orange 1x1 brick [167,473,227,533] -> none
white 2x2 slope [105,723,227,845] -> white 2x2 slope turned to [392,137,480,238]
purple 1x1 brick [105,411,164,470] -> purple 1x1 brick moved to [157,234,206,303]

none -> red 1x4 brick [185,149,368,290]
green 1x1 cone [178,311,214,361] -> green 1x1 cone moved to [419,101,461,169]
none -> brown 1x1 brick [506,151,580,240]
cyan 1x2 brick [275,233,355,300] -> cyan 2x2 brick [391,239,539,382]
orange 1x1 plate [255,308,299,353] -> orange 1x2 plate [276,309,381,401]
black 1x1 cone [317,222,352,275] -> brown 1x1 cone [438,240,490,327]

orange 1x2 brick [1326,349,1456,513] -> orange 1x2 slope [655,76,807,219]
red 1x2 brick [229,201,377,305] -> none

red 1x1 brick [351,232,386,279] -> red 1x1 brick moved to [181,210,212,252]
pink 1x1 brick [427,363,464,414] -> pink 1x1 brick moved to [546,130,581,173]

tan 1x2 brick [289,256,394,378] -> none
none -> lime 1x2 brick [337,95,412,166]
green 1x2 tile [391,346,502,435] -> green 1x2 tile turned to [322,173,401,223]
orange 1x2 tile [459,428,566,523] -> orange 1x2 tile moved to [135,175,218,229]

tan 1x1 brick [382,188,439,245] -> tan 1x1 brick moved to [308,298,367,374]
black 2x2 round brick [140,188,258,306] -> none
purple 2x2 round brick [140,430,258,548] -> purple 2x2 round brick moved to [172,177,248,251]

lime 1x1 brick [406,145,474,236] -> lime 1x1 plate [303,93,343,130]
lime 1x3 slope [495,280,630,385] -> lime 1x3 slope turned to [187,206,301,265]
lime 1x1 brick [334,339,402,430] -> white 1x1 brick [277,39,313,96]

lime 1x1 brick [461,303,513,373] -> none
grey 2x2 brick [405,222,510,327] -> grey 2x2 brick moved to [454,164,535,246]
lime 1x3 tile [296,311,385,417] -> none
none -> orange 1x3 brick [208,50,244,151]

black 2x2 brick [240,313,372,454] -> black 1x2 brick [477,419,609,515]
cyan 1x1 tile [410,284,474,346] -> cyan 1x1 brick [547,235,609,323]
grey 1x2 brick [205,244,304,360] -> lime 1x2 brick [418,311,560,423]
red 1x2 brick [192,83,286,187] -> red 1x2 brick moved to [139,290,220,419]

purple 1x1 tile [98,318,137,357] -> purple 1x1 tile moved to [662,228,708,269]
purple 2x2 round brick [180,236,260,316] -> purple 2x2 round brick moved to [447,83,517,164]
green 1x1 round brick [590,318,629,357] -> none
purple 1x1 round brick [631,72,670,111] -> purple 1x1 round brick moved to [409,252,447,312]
───
:: Aim of the exercise ::
Transcribe the opening lines of the listing exactly, please. Stop after the line that contains "none -> red 1x4 brick [185,149,368,290]".

:: Reply ::
orange 1x1 brick [167,473,227,533] -> none
white 2x2 slope [105,723,227,845] -> white 2x2 slope turned to [392,137,480,238]
purple 1x1 brick [105,411,164,470] -> purple 1x1 brick moved to [157,234,206,303]

none -> red 1x4 brick [185,149,368,290]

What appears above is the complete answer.